(DIRECTIONS FOR THIS TASK) Retype the records below exactly as they appear, but leave out any pictures.

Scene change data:
----

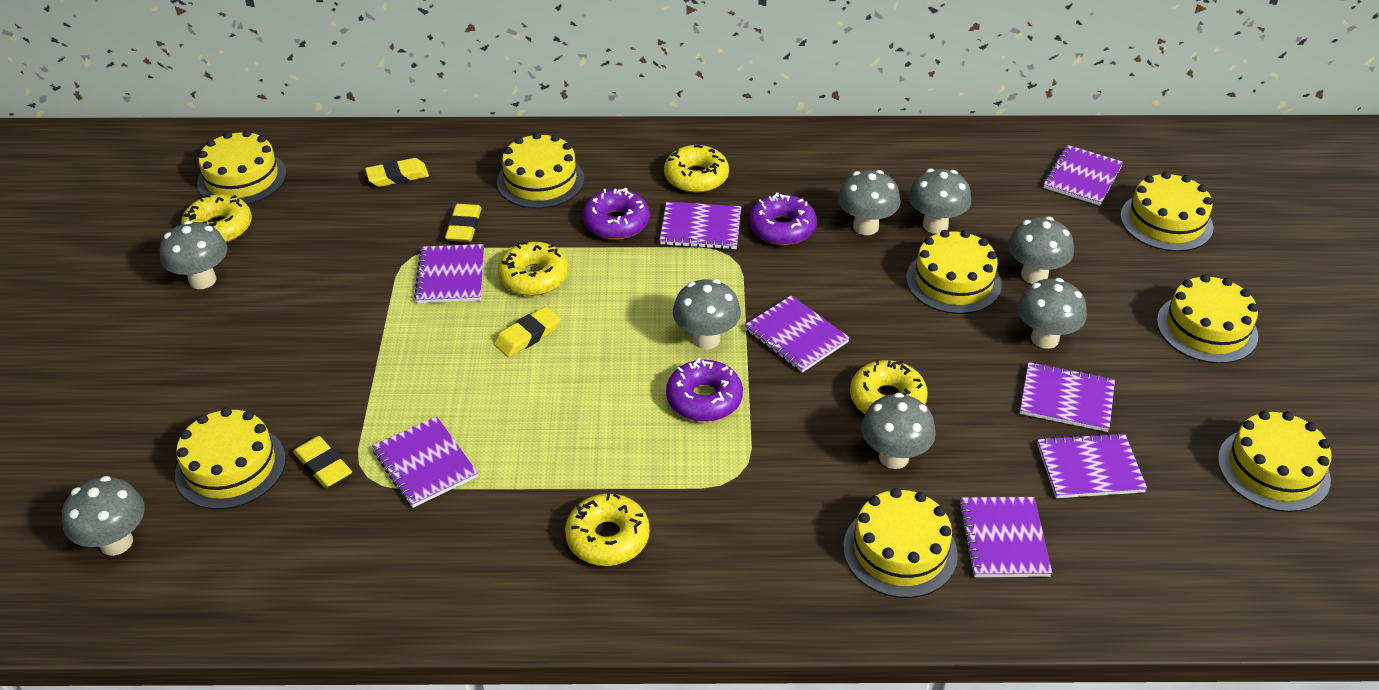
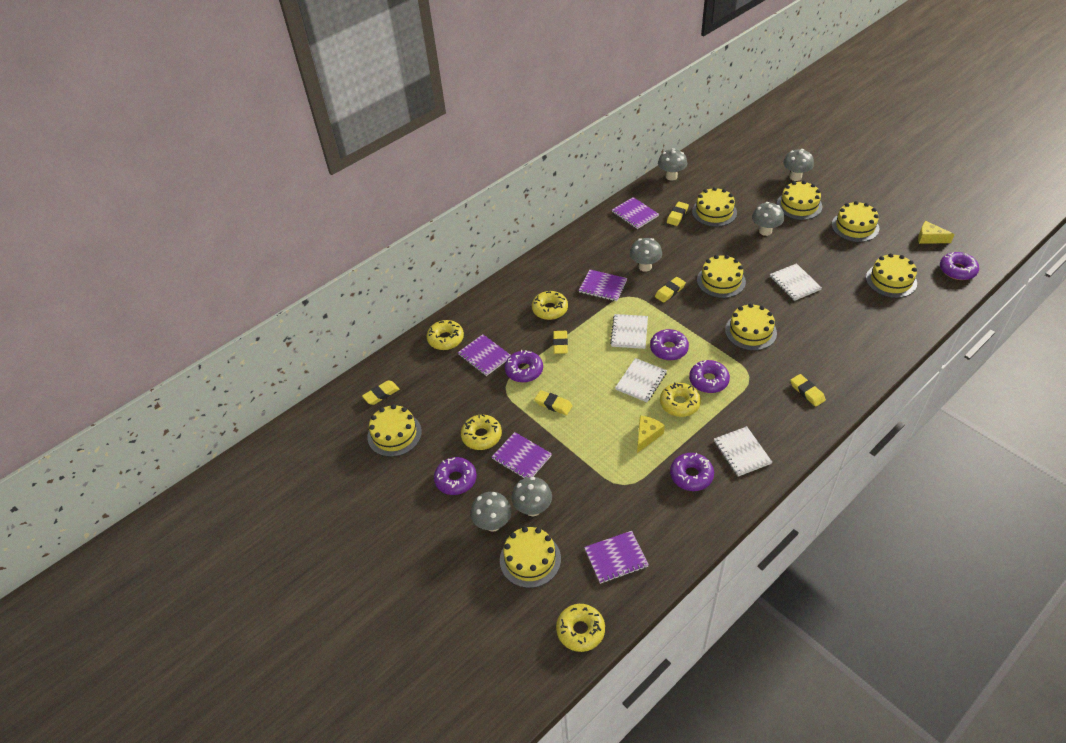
grey mushroom: 8 -> 6
purple donut: 3 -> 6
purple notebook: 8 -> 5
white notebook: 0 -> 4
yellow cheese: 0 -> 2
yellow eraser: 4 -> 6

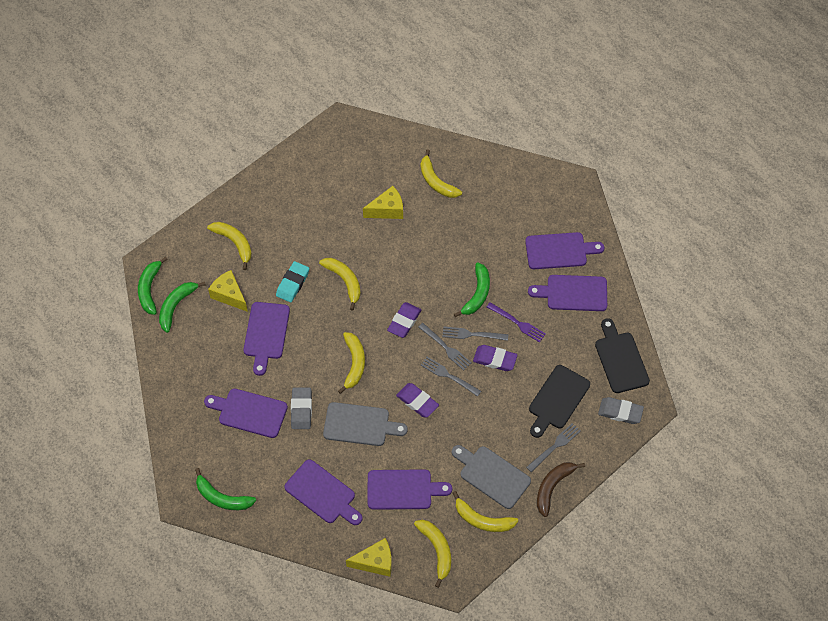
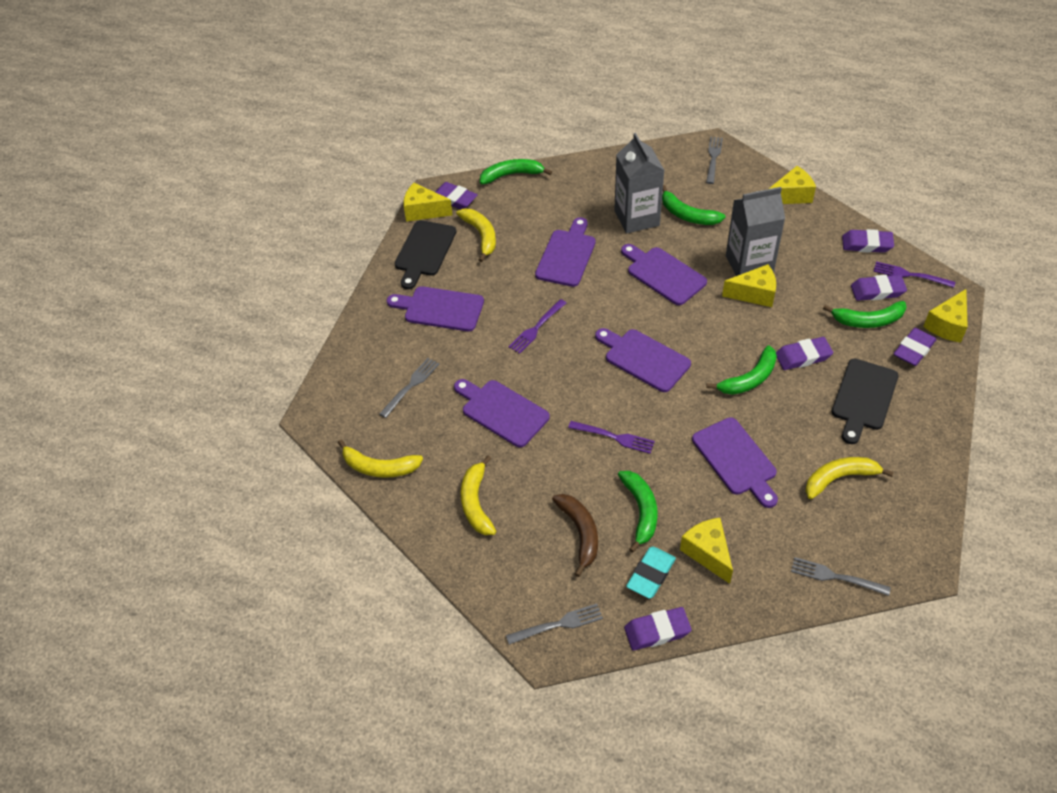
green banana: 4 -> 5
grey carton: 0 -> 2
grey cutting board: 2 -> 0
grey eraser: 2 -> 0
purple eraser: 3 -> 6
purple fork: 1 -> 3
yellow banana: 6 -> 4
yellow cheese: 3 -> 5

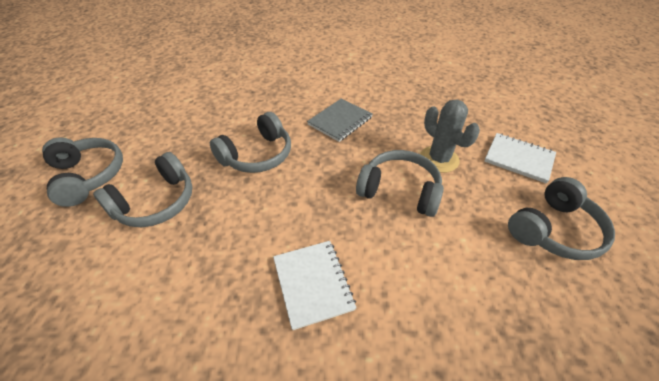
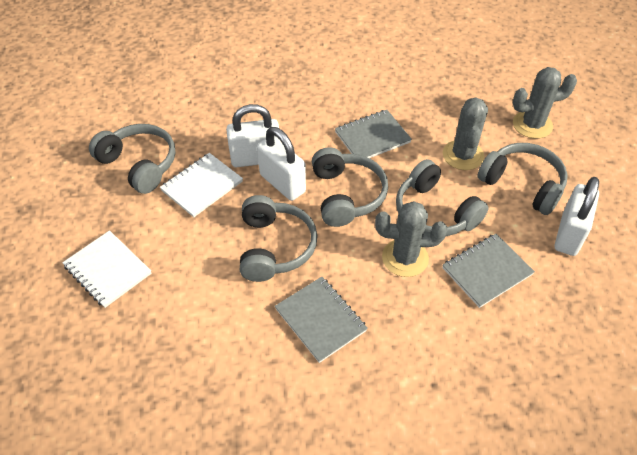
grey cactus: 1 -> 3
grey notebook: 1 -> 3
white padlock: 0 -> 3

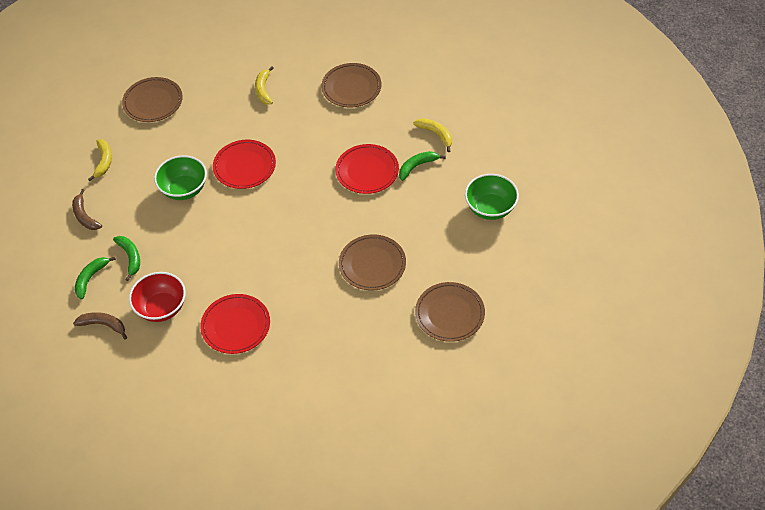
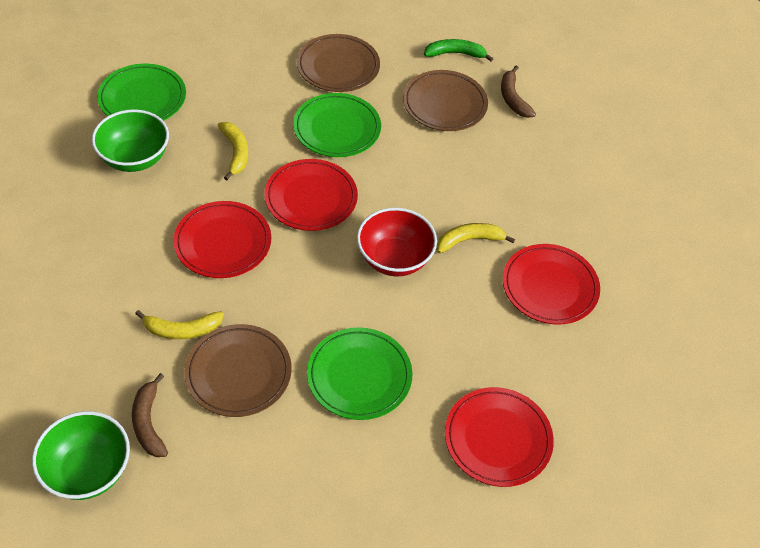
brown plate: 4 -> 3
green banana: 3 -> 1
green plate: 0 -> 3
red plate: 3 -> 4

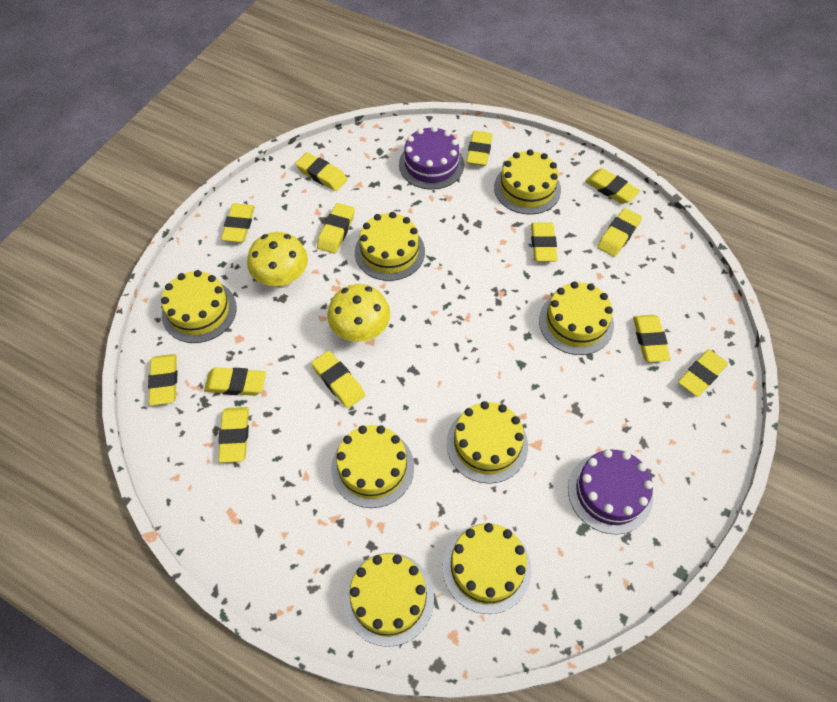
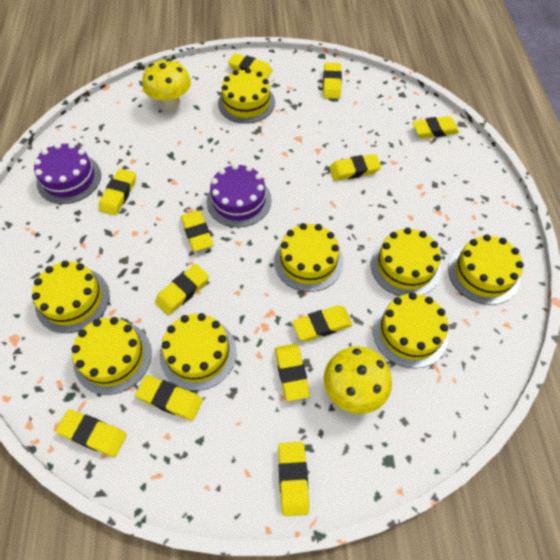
yellow eraser: 13 -> 12

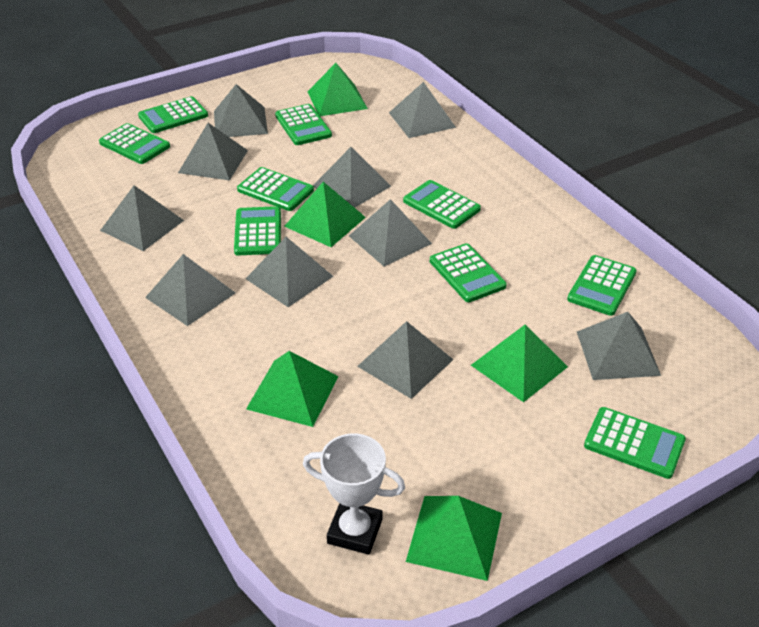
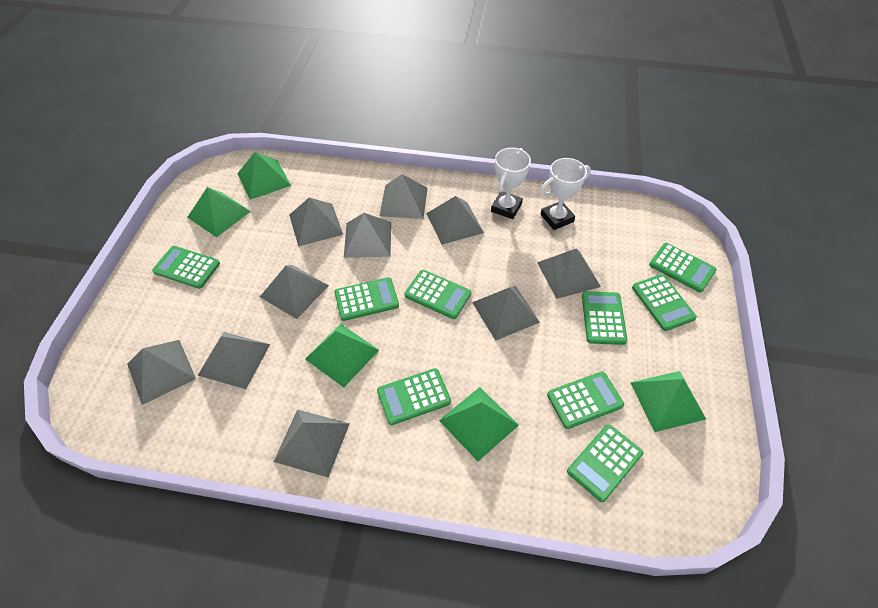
white trophy: 1 -> 2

----

(FINAL ANSWER)
grey mushroom: 8 -> 6
purple donut: 3 -> 6
purple notebook: 8 -> 5
white notebook: 0 -> 4
yellow cheese: 0 -> 2
yellow eraser: 4 -> 6

green banana: 4 -> 5
grey carton: 0 -> 2
grey cutting board: 2 -> 0
grey eraser: 2 -> 0
purple eraser: 3 -> 6
purple fork: 1 -> 3
yellow banana: 6 -> 4
yellow cheese: 3 -> 5

grey cactus: 1 -> 3
grey notebook: 1 -> 3
white padlock: 0 -> 3

brown plate: 4 -> 3
green banana: 3 -> 1
green plate: 0 -> 3
red plate: 3 -> 4

yellow eraser: 13 -> 12

white trophy: 1 -> 2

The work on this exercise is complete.